**SOURCE DATA**
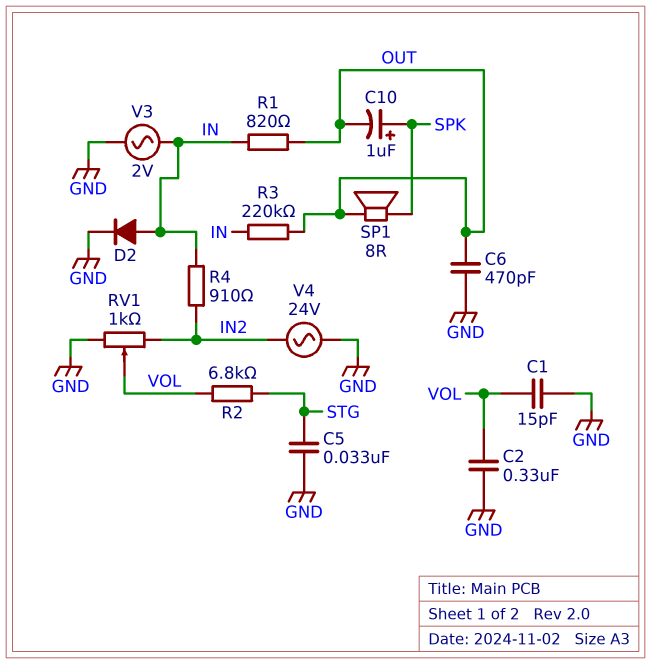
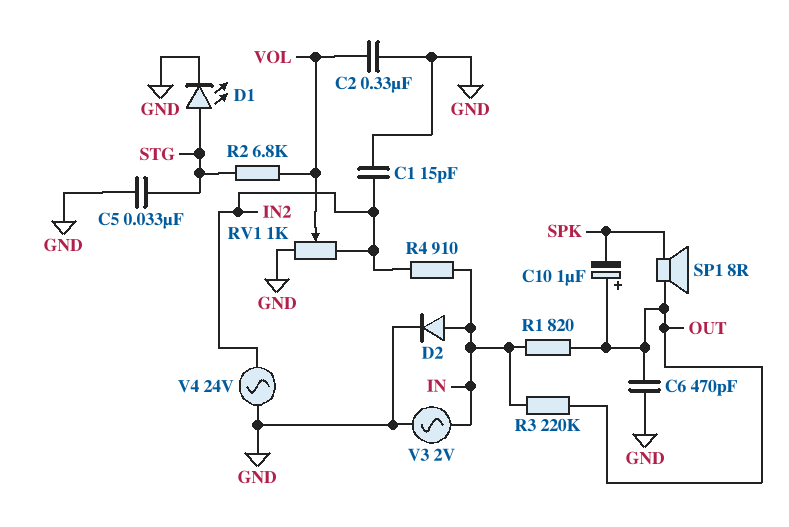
C1: 15pF (GND, VOL) -> 15pF (GND, IN2)
C10: 1uF (plus SPK, minus OUT) -> 1uF (plus OUT, minus SPK)
D1: none -> LED (A STG, K GND)

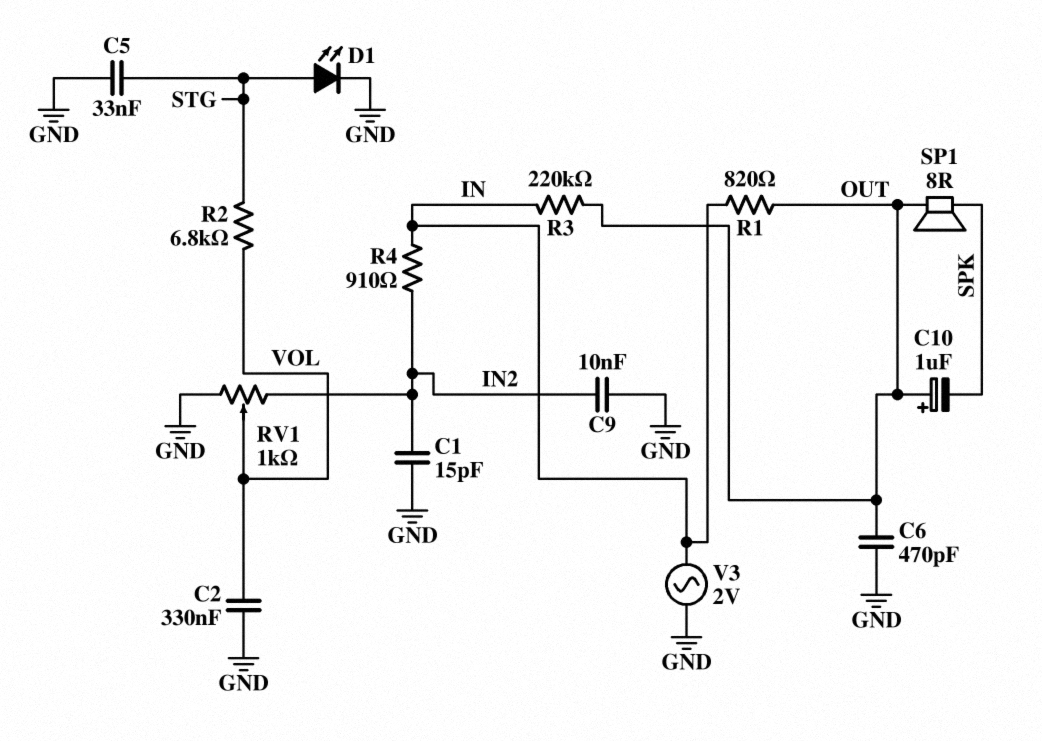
C9: none -> 10nF (GND, IN2)
D2: diode (A IN, K GND) -> none
V4: AC 24V (GND, IN2) -> none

**DIRECTIONS FOR THIS TASK**
Where does the word "none" appear in the records above? Return every line that holds it.

**TASK RESPONSE**
D1: none -> LED (A STG, K GND)
C9: none -> 10nF (GND, IN2)
D2: diode (A IN, K GND) -> none
V4: AC 24V (GND, IN2) -> none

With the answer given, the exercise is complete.